WHAT THE TASK ASKS: Transcribe all the data below exactly, leaving its pictures out.

SUPPLIED DATA:
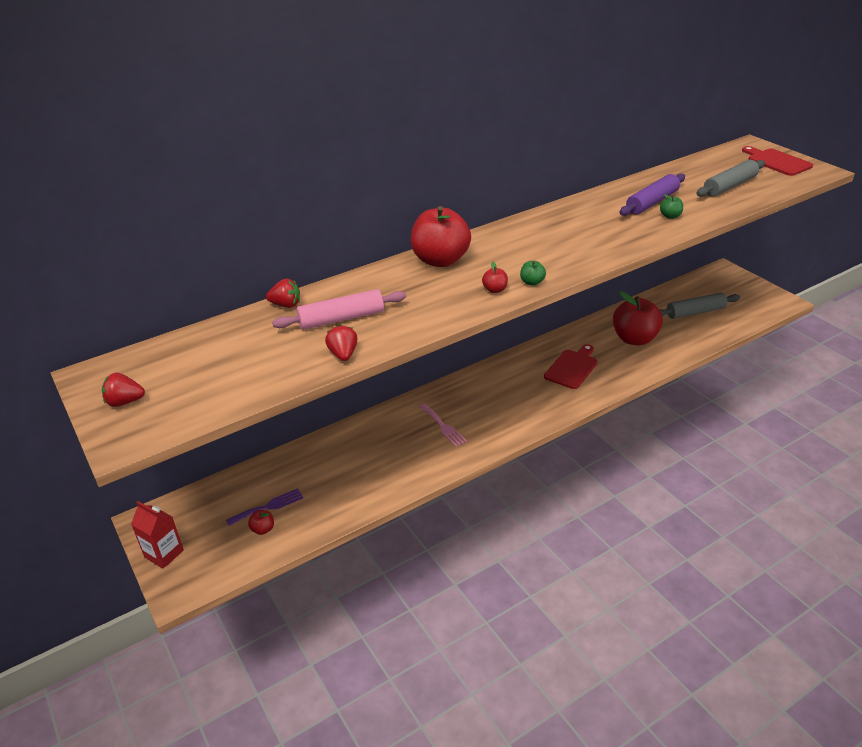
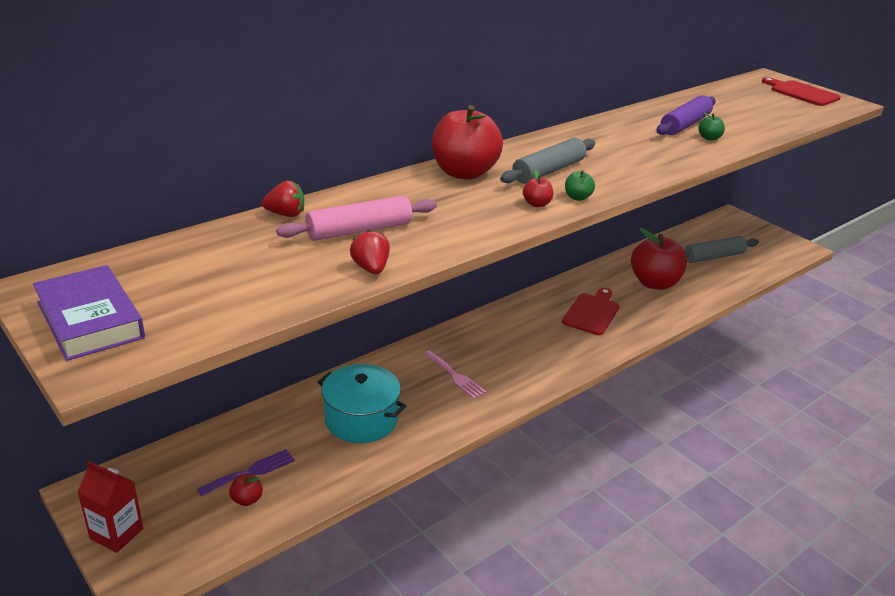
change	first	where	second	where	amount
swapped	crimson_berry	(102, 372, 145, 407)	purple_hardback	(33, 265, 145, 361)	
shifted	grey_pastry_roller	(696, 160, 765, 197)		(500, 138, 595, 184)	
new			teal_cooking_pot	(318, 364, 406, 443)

RESULT BELOW:
change	first	where	second	where	amount
swapped	crimson_berry	(102, 372, 145, 407)	purple_hardback	(33, 265, 145, 361)	
shifted	grey_pastry_roller	(696, 160, 765, 197)		(500, 138, 595, 184)	
new			teal_cooking_pot	(318, 364, 406, 443)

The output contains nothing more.